**What to work on:**
From the data below, repeat exactly the lines from the line with "none -> brown brick H4 level 1" to the line with "none -> black brick F3:F4 level 1", both included.
** Information provided follows **
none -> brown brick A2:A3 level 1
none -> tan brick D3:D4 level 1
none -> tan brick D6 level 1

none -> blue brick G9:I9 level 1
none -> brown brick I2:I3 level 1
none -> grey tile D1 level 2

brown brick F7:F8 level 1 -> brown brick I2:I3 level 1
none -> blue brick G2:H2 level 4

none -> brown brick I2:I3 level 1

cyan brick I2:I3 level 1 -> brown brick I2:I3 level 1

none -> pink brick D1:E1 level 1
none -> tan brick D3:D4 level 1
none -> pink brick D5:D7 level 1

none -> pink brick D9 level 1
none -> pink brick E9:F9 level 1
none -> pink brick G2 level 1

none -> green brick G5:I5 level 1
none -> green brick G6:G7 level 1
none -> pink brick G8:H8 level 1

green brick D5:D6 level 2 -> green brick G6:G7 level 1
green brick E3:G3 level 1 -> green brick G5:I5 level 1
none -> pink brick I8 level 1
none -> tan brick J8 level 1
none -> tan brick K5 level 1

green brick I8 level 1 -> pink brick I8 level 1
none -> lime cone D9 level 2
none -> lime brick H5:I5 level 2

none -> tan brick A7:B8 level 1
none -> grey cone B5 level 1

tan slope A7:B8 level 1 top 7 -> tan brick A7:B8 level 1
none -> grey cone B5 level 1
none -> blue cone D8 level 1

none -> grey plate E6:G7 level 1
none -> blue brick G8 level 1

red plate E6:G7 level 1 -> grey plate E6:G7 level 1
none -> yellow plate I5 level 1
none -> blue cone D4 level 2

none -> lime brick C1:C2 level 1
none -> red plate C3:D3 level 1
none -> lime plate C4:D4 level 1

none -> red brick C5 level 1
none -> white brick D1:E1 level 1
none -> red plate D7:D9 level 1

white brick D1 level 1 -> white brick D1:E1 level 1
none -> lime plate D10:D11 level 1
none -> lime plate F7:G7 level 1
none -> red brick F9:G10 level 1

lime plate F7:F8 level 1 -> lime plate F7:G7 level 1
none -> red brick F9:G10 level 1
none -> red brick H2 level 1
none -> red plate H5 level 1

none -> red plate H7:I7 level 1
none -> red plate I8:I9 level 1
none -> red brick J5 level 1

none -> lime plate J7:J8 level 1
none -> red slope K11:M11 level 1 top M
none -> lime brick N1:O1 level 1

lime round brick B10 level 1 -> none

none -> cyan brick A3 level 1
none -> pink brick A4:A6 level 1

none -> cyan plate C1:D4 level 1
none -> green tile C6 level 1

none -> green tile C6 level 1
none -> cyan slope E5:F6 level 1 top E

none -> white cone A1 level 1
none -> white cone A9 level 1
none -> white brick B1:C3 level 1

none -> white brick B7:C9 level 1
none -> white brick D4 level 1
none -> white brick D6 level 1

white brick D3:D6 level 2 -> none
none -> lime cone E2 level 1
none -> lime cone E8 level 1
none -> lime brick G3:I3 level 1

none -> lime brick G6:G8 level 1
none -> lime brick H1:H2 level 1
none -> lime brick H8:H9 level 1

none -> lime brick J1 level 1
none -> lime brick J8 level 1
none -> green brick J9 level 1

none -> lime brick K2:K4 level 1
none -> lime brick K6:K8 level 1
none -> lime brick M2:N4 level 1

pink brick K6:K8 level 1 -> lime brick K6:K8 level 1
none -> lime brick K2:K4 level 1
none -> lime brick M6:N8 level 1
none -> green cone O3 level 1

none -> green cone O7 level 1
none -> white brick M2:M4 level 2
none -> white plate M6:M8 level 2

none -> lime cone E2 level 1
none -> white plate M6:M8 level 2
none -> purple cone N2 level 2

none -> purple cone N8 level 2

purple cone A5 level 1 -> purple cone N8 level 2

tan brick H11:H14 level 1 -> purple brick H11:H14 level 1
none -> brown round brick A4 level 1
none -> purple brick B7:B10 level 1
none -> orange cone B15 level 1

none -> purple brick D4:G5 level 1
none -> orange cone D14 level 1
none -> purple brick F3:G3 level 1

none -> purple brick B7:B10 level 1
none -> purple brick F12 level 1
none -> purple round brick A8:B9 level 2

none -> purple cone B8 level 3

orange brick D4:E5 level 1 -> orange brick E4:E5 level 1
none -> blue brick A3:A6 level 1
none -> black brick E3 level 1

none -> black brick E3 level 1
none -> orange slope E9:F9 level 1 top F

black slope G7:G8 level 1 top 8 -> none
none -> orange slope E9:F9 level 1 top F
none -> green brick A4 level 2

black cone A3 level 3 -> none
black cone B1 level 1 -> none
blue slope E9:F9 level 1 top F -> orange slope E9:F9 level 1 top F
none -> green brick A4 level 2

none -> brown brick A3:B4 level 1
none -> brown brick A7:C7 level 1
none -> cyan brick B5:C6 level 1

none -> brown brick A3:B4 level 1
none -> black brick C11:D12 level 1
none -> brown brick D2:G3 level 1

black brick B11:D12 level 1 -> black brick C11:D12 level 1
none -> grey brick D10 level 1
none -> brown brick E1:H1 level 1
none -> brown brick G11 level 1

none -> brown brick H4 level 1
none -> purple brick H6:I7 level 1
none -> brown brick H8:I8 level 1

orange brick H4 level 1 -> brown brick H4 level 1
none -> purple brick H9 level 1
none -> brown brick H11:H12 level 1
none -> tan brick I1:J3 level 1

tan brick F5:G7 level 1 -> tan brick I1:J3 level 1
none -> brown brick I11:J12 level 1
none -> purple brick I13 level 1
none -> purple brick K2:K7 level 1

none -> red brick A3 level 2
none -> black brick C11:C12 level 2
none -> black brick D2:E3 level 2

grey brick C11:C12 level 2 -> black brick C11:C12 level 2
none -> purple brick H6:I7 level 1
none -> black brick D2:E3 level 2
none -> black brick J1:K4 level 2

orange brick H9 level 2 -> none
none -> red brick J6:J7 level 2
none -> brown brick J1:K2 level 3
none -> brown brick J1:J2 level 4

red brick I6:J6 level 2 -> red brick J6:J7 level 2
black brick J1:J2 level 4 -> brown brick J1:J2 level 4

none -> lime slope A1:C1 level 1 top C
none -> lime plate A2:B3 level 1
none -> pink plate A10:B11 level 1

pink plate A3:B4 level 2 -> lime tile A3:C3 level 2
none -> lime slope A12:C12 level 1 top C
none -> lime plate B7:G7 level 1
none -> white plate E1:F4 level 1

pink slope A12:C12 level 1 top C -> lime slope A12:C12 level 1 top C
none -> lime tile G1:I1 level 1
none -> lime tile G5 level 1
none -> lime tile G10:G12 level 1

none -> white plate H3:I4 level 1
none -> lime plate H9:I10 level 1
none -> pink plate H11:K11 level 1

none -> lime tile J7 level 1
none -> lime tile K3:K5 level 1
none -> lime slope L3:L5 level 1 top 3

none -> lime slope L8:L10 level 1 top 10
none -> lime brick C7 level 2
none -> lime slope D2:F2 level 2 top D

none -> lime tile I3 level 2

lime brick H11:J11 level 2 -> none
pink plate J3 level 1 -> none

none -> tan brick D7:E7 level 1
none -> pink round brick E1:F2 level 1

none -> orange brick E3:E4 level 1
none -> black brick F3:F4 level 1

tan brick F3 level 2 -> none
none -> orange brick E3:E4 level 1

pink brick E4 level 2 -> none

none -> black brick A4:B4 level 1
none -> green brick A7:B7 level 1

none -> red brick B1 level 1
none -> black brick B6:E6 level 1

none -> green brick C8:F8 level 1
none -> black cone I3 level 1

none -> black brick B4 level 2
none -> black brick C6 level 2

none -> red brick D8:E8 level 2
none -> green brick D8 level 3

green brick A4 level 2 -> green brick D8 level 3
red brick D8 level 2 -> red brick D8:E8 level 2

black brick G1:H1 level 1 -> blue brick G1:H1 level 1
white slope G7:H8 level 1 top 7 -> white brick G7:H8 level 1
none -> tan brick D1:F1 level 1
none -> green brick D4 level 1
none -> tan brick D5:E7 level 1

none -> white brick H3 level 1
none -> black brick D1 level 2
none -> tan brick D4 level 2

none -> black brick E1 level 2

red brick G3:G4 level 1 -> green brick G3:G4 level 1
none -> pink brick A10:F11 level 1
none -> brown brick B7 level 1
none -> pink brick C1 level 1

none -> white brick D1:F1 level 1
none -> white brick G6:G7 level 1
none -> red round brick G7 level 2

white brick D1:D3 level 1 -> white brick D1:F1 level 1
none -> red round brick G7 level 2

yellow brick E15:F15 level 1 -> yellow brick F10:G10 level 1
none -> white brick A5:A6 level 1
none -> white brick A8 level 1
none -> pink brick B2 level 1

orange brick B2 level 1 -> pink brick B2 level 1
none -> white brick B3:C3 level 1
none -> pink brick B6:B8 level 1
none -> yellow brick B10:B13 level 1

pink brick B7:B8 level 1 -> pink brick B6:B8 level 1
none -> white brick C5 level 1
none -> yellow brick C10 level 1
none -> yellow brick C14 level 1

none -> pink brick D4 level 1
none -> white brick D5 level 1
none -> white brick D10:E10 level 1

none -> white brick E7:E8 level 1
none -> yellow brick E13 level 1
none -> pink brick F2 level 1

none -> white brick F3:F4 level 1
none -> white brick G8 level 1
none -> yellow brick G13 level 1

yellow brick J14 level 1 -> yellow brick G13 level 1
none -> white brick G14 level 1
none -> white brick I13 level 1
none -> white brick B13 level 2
** End of Information provided **
**Solution for this exercise:**
none -> brown brick H4 level 1
none -> purple brick H6:I7 level 1
none -> brown brick H8:I8 level 1

orange brick H4 level 1 -> brown brick H4 level 1
none -> purple brick H9 level 1
none -> brown brick H11:H12 level 1
none -> tan brick I1:J3 level 1

tan brick F5:G7 level 1 -> tan brick I1:J3 level 1
none -> brown brick I11:J12 level 1
none -> purple brick I13 level 1
none -> purple brick K2:K7 level 1

none -> red brick A3 level 2
none -> black brick C11:C12 level 2
none -> black brick D2:E3 level 2

grey brick C11:C12 level 2 -> black brick C11:C12 level 2
none -> purple brick H6:I7 level 1
none -> black brick D2:E3 level 2
none -> black brick J1:K4 level 2

orange brick H9 level 2 -> none
none -> red brick J6:J7 level 2
none -> brown brick J1:K2 level 3
none -> brown brick J1:J2 level 4

red brick I6:J6 level 2 -> red brick J6:J7 level 2
black brick J1:J2 level 4 -> brown brick J1:J2 level 4

none -> lime slope A1:C1 level 1 top C
none -> lime plate A2:B3 level 1
none -> pink plate A10:B11 level 1

pink plate A3:B4 level 2 -> lime tile A3:C3 level 2
none -> lime slope A12:C12 level 1 top C
none -> lime plate B7:G7 level 1
none -> white plate E1:F4 level 1

pink slope A12:C12 level 1 top C -> lime slope A12:C12 level 1 top C
none -> lime tile G1:I1 level 1
none -> lime tile G5 level 1
none -> lime tile G10:G12 level 1

none -> white plate H3:I4 level 1
none -> lime plate H9:I10 level 1
none -> pink plate H11:K11 level 1

none -> lime tile J7 level 1
none -> lime tile K3:K5 level 1
none -> lime slope L3:L5 level 1 top 3

none -> lime slope L8:L10 level 1 top 10
none -> lime brick C7 level 2
none -> lime slope D2:F2 level 2 top D

none -> lime tile I3 level 2

lime brick H11:J11 level 2 -> none
pink plate J3 level 1 -> none

none -> tan brick D7:E7 level 1
none -> pink round brick E1:F2 level 1

none -> orange brick E3:E4 level 1
none -> black brick F3:F4 level 1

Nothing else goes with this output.